# TASK TO COMPLETE:
Starting at the top of the listing, extract every line up to and including the one with "(533, 221) = (532, 360): purple". Pictures stay out of the copy.
[[ RECORDS SUPPLIED, beginning ]]
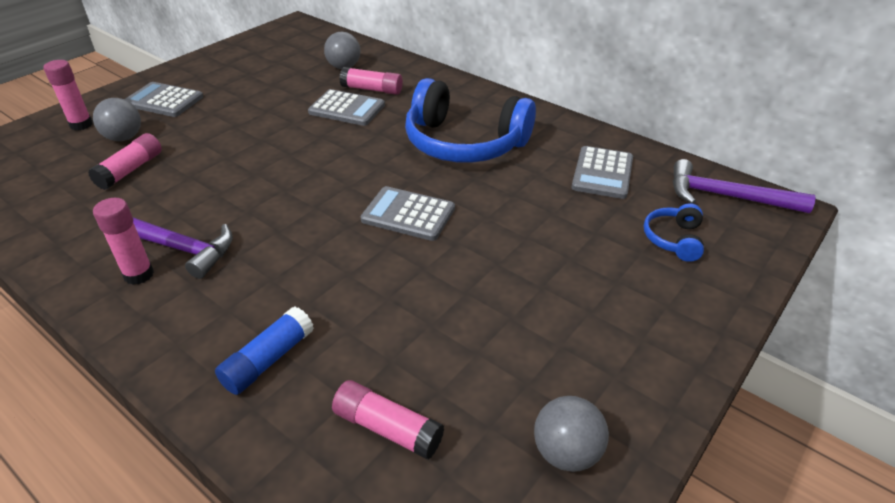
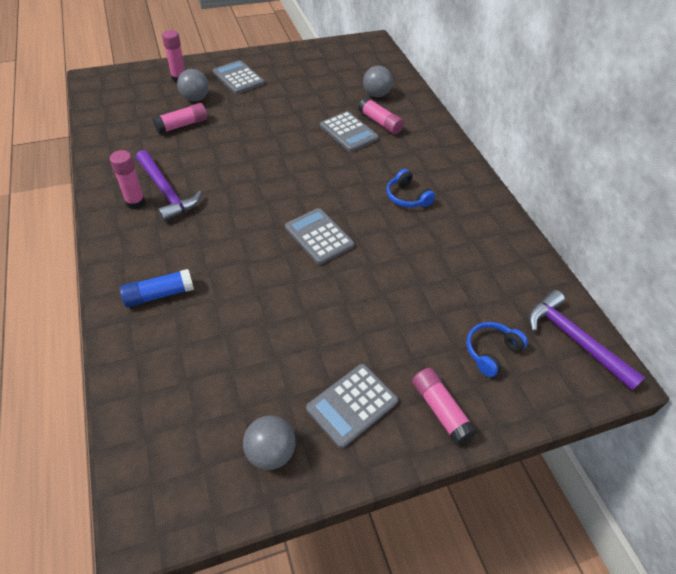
camera: 30 degrees right, 10 degrees up
(387, 428) = (186, 374): pink glue stick -> pink glue stick (440, 410)
(464, 143) = (407, 197): blue headphones -> blue headphones, size x0.45
(602, 173) = (489, 270): grey calculator -> grey calculator (352, 405)

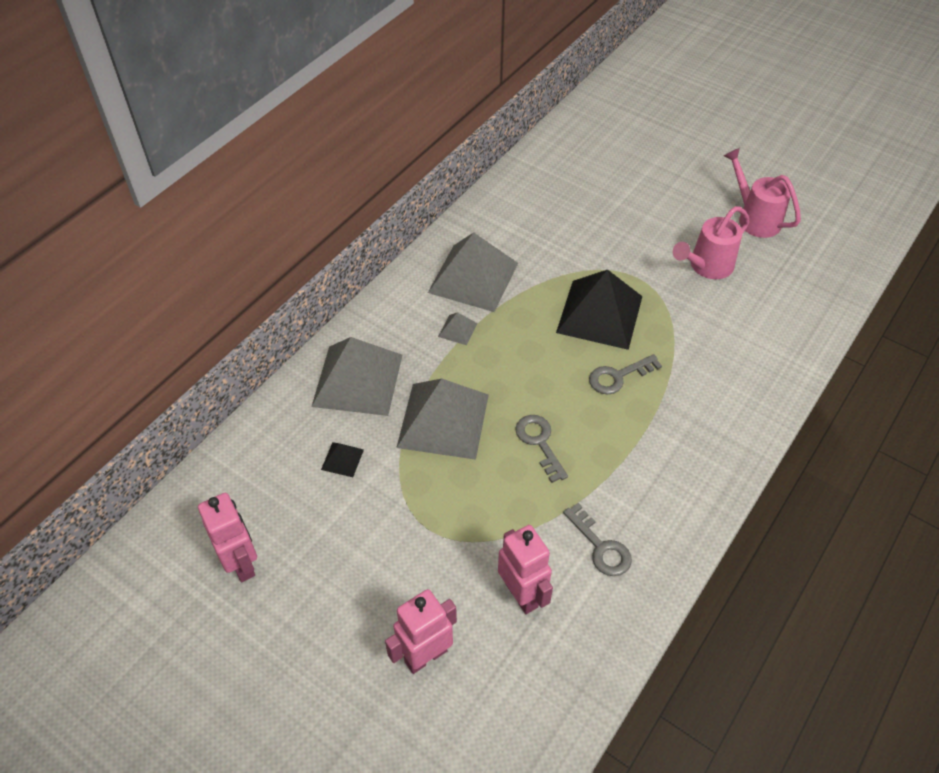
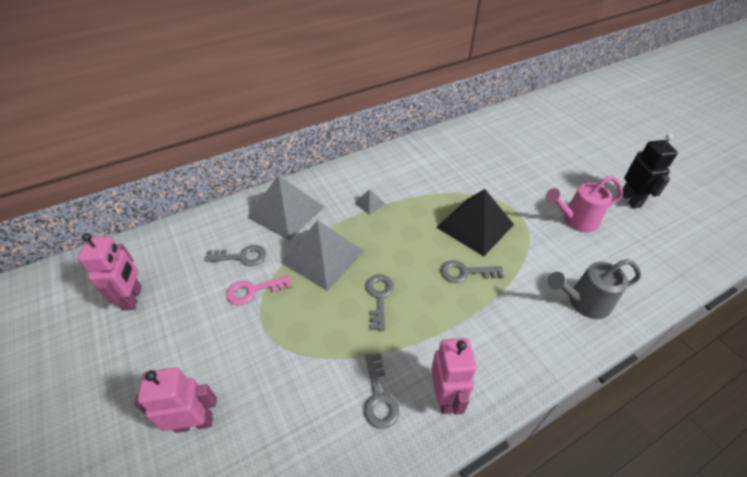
camera: 25 degrees right, 5 degrees down
(342, 459) = (241, 257): black pyramid -> grey key
(387, 494) = (253, 290): none -> pink key
(473, 277) = (400, 176): grey pyramid -> none
(522, 594) = (295, 407): pink robot -> pink robot (445, 396)
(754, 218) = (630, 200): pink watering can -> black robot
(754, 363) = (583, 302): none -> grey watering can

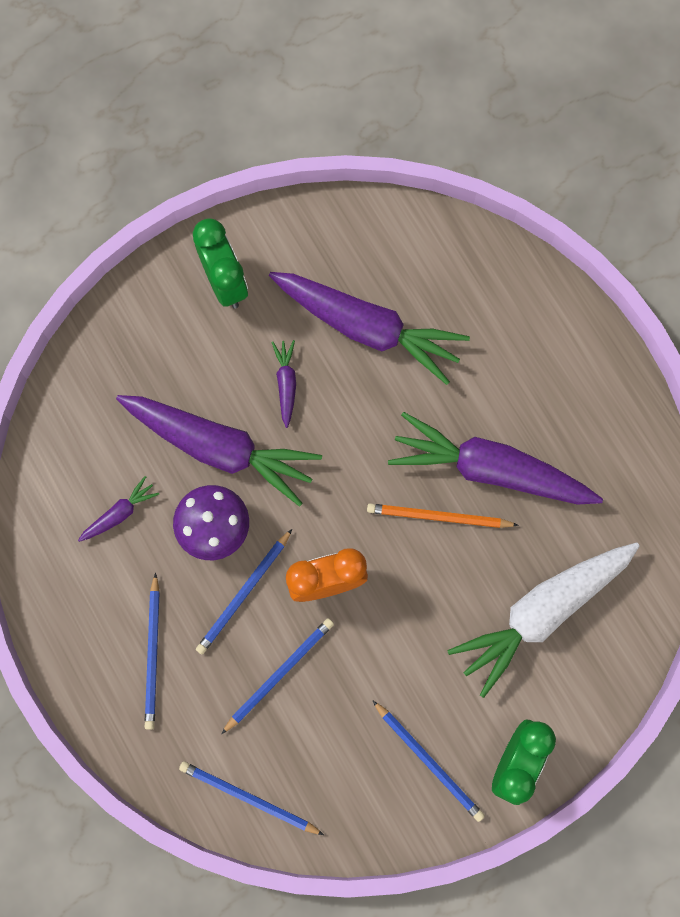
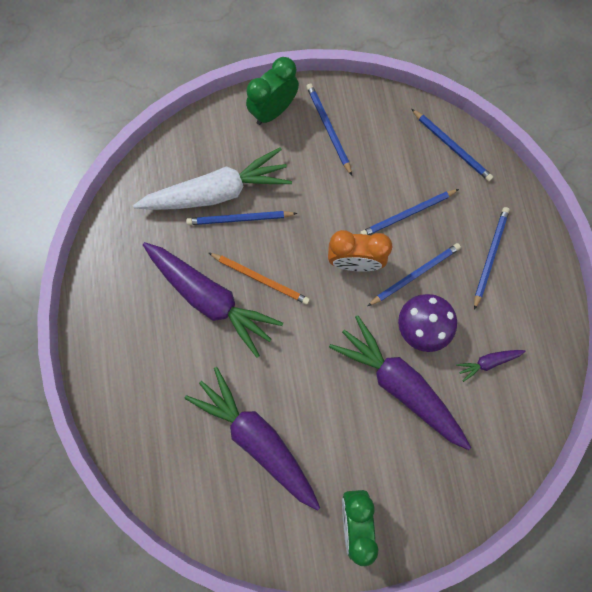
camera: 160 degrees left, 0 degrees up
(286, 384) = (334, 416): purple carrot -> none
(497, 586) = (239, 219): none -> blue pencil

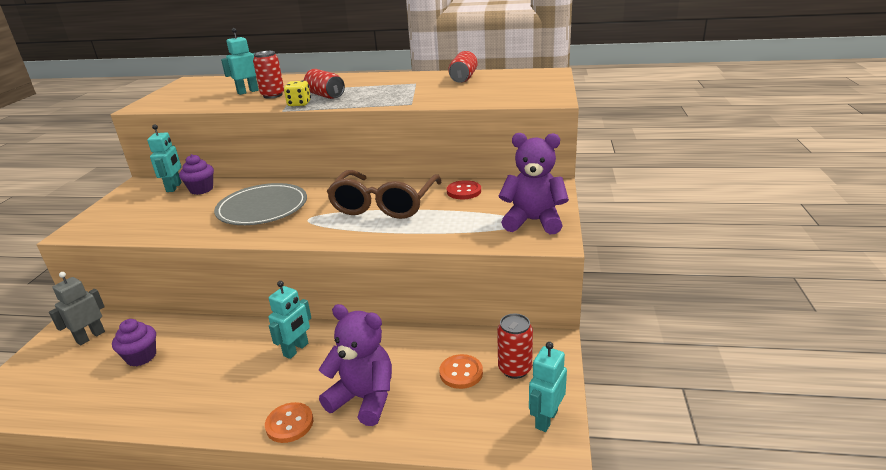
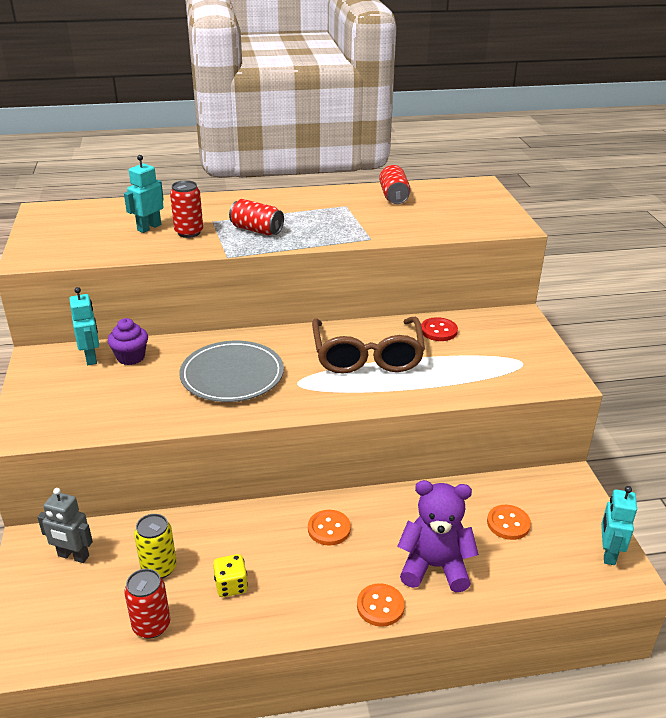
camera: 20 degrees left, 5 degrees up
(90, 337) = (73, 556): grey robot -> grey robot turned 90 degrees counterclockwise
(141, 357) = (159, 568): purple cupcake -> yellow can
(296, 350) = (329, 529): turquoise robot -> orange button
(299, 104) = (238, 245): yellow dice -> yellow dice (231, 586)
(515, 369) = (554, 511): red can -> red can (151, 625)
(533, 221) = (532, 360): purple teddy bear -> none

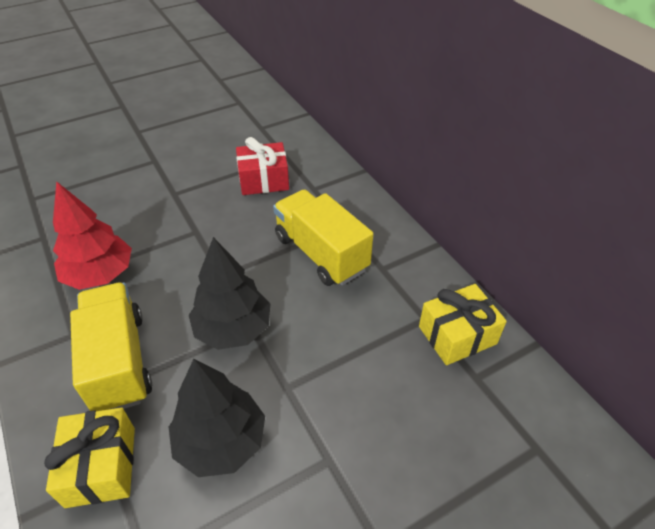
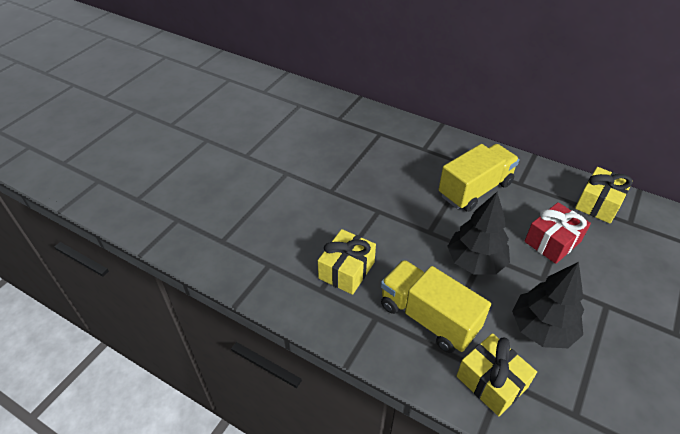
camera: 30 degrees left, 0 degrees up
(100, 275) = (346, 270): red tree -> yellow gift
(263, 180) = (384, 156): red gift -> red gift (552, 241)
(321, 253) = (475, 189): yellow truck -> yellow truck turned 120 degrees clockwise

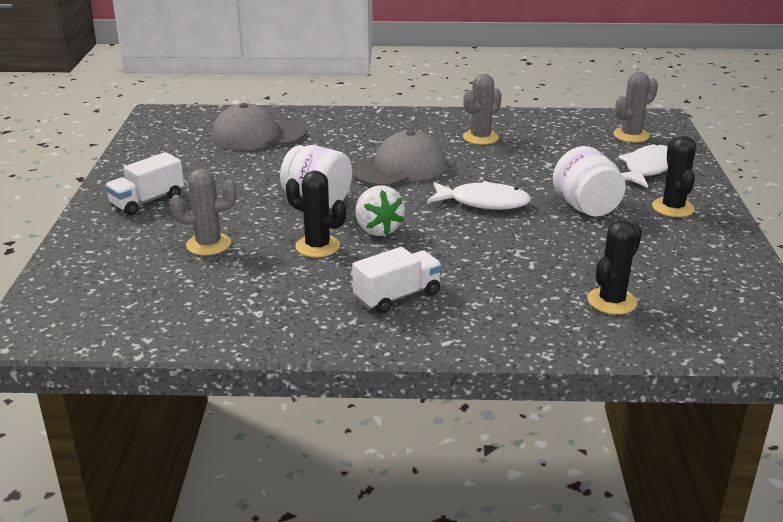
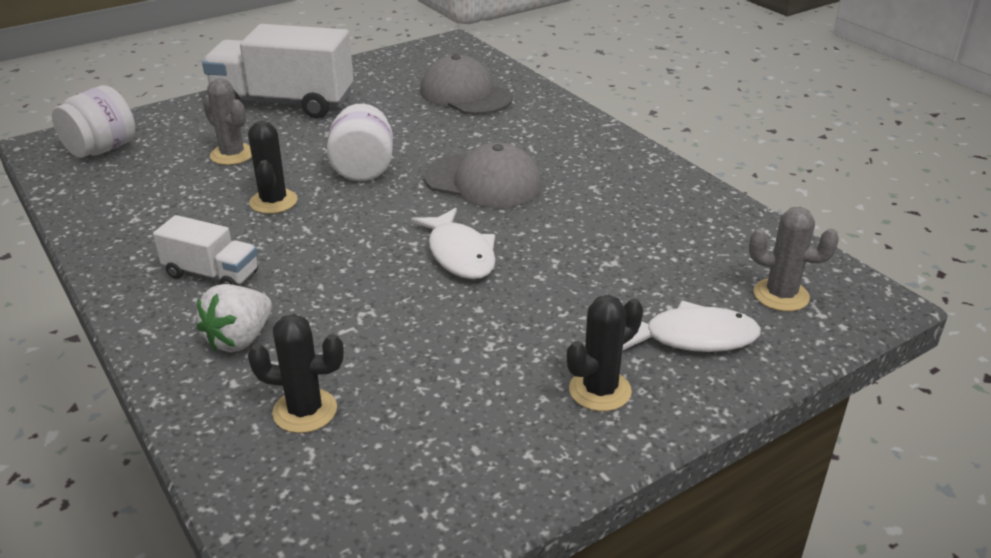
camera: 55 degrees right, 5 degrees up
(147, 201) = (284, 103): white truck -> white truck, size x1.92
(378, 229) = (336, 218): white strawberry -> white strawberry (240, 339)
(480, 138) = (621, 199): grey cactus -> none
(586, 207) = (523, 323): white jar -> white jar (101, 149)

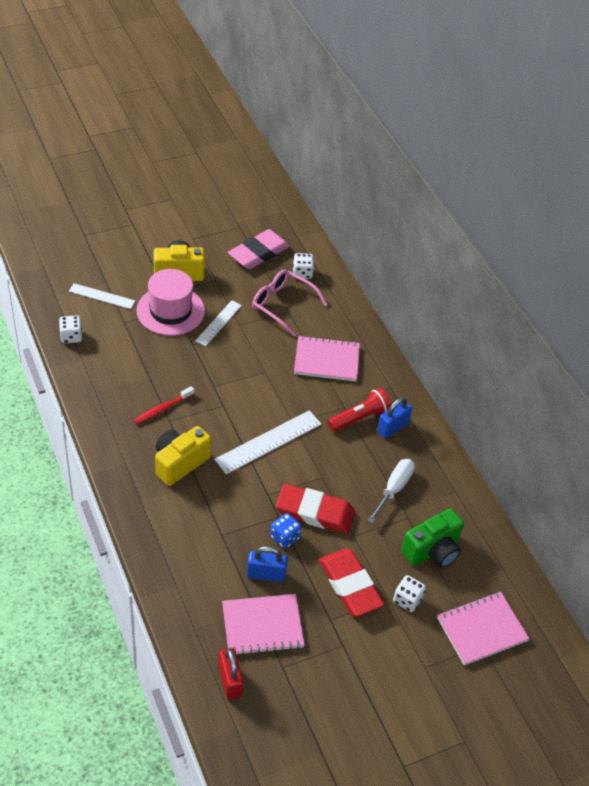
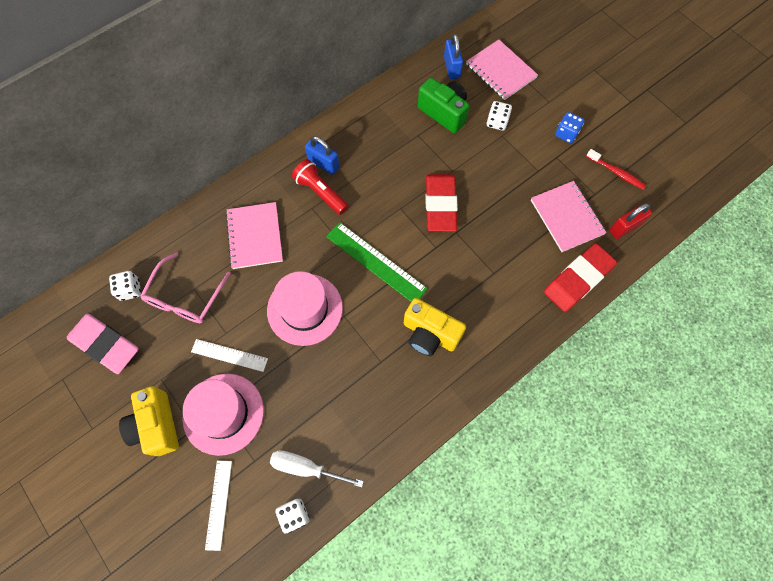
camera: 100 degrees left, 20 degrees up
(162, 409) = (368, 373): red toothbrush -> red toothbrush (616, 172)
(241, 379) = (305, 309): none -> pink hat
(266, 574) = (518, 227): blue padlock -> blue padlock (451, 67)
(268, 442) = (376, 262): white ruler -> green ruler
(285, 537) = (476, 222): blue dice -> blue dice (566, 134)
(350, 585) = (501, 163): red eraser -> red eraser (578, 279)
(394, 489) = (392, 150): white screwdriver -> white screwdriver (306, 467)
[[ RECORDS SUPPLIED, end ]]
# ANSWER SECTION:
camera: 30 degrees right, 10 degrees up
(387, 428) = (186, 374): pink glue stick -> pink glue stick (440, 410)
(464, 143) = (407, 197): blue headphones -> blue headphones, size x0.45
(602, 173) = (489, 270): grey calculator -> grey calculator (352, 405)

camera: 25 degrees right, 5 degrees down
(342, 459) = (241, 257): black pyramid -> grey key
(387, 494) = (253, 290): none -> pink key
(473, 277) = (400, 176): grey pyramid -> none
(522, 594) = (295, 407): pink robot -> pink robot (445, 396)
(754, 218) = (630, 200): pink watering can -> black robot
(754, 363) = (583, 302): none -> grey watering can

camera: 160 degrees left, 0 degrees up
(286, 384) = (334, 416): purple carrot -> none
(497, 586) = (239, 219): none -> blue pencil

camera: 20 degrees left, 5 degrees up
(90, 337) = (73, 556): grey robot -> grey robot turned 90 degrees counterclockwise
(141, 357) = (159, 568): purple cupcake -> yellow can
(296, 350) = (329, 529): turquoise robot -> orange button
(299, 104) = (238, 245): yellow dice -> yellow dice (231, 586)
(515, 369) = (554, 511): red can -> red can (151, 625)
(533, 221) = (532, 360): purple teddy bear -> none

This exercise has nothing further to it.